___ DATA FOR THE TASK

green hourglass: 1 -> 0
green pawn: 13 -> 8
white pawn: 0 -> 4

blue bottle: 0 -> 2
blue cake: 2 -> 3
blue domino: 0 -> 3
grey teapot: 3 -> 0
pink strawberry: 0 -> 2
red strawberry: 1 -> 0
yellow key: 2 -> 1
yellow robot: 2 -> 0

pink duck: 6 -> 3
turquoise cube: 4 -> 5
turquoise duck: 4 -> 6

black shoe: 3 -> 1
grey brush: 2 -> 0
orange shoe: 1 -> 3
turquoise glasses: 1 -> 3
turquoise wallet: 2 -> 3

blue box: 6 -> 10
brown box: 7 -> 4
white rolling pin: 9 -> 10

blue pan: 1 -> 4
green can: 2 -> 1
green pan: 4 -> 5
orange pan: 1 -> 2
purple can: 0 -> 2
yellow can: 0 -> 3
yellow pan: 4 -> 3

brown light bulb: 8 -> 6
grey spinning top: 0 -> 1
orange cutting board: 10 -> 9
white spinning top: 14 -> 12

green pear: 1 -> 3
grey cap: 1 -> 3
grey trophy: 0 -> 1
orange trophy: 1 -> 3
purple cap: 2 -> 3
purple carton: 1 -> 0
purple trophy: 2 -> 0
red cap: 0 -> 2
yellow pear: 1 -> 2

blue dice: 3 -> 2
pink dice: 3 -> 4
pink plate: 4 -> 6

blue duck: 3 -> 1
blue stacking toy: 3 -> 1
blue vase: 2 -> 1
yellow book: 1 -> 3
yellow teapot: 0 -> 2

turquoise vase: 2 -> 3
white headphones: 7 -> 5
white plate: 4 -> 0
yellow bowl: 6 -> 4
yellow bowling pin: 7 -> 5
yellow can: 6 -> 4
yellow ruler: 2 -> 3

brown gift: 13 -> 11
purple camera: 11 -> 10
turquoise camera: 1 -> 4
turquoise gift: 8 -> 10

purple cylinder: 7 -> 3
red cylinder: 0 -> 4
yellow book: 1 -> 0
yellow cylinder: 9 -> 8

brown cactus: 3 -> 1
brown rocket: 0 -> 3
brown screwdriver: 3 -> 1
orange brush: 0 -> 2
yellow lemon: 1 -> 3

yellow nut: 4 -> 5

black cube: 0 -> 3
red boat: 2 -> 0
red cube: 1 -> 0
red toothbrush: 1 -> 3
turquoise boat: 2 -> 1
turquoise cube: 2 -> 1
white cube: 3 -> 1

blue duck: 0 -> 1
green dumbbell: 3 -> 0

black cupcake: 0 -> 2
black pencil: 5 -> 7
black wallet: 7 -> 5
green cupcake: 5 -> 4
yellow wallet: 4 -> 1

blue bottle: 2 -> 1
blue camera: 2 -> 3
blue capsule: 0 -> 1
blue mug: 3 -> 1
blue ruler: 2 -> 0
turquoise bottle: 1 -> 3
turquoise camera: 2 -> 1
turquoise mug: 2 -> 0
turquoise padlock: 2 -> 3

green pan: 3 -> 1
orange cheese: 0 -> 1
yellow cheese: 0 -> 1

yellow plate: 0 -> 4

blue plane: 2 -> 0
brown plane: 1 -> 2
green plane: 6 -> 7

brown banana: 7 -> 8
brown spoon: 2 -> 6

______

PROBLEM DETAILS — Copy each line of the data exactly, please.

RESPONSE AREA —
green hourglass: 1 -> 0
green pawn: 13 -> 8
white pawn: 0 -> 4

blue bottle: 0 -> 2
blue cake: 2 -> 3
blue domino: 0 -> 3
grey teapot: 3 -> 0
pink strawberry: 0 -> 2
red strawberry: 1 -> 0
yellow key: 2 -> 1
yellow robot: 2 -> 0

pink duck: 6 -> 3
turquoise cube: 4 -> 5
turquoise duck: 4 -> 6

black shoe: 3 -> 1
grey brush: 2 -> 0
orange shoe: 1 -> 3
turquoise glasses: 1 -> 3
turquoise wallet: 2 -> 3

blue box: 6 -> 10
brown box: 7 -> 4
white rolling pin: 9 -> 10

blue pan: 1 -> 4
green can: 2 -> 1
green pan: 4 -> 5
orange pan: 1 -> 2
purple can: 0 -> 2
yellow can: 0 -> 3
yellow pan: 4 -> 3

brown light bulb: 8 -> 6
grey spinning top: 0 -> 1
orange cutting board: 10 -> 9
white spinning top: 14 -> 12

green pear: 1 -> 3
grey cap: 1 -> 3
grey trophy: 0 -> 1
orange trophy: 1 -> 3
purple cap: 2 -> 3
purple carton: 1 -> 0
purple trophy: 2 -> 0
red cap: 0 -> 2
yellow pear: 1 -> 2

blue dice: 3 -> 2
pink dice: 3 -> 4
pink plate: 4 -> 6

blue duck: 3 -> 1
blue stacking toy: 3 -> 1
blue vase: 2 -> 1
yellow book: 1 -> 3
yellow teapot: 0 -> 2

turquoise vase: 2 -> 3
white headphones: 7 -> 5
white plate: 4 -> 0
yellow bowl: 6 -> 4
yellow bowling pin: 7 -> 5
yellow can: 6 -> 4
yellow ruler: 2 -> 3

brown gift: 13 -> 11
purple camera: 11 -> 10
turquoise camera: 1 -> 4
turquoise gift: 8 -> 10

purple cylinder: 7 -> 3
red cylinder: 0 -> 4
yellow book: 1 -> 0
yellow cylinder: 9 -> 8

brown cactus: 3 -> 1
brown rocket: 0 -> 3
brown screwdriver: 3 -> 1
orange brush: 0 -> 2
yellow lemon: 1 -> 3

yellow nut: 4 -> 5

black cube: 0 -> 3
red boat: 2 -> 0
red cube: 1 -> 0
red toothbrush: 1 -> 3
turquoise boat: 2 -> 1
turquoise cube: 2 -> 1
white cube: 3 -> 1

blue duck: 0 -> 1
green dumbbell: 3 -> 0

black cupcake: 0 -> 2
black pencil: 5 -> 7
black wallet: 7 -> 5
green cupcake: 5 -> 4
yellow wallet: 4 -> 1

blue bottle: 2 -> 1
blue camera: 2 -> 3
blue capsule: 0 -> 1
blue mug: 3 -> 1
blue ruler: 2 -> 0
turquoise bottle: 1 -> 3
turquoise camera: 2 -> 1
turquoise mug: 2 -> 0
turquoise padlock: 2 -> 3

green pan: 3 -> 1
orange cheese: 0 -> 1
yellow cheese: 0 -> 1

yellow plate: 0 -> 4

blue plane: 2 -> 0
brown plane: 1 -> 2
green plane: 6 -> 7

brown banana: 7 -> 8
brown spoon: 2 -> 6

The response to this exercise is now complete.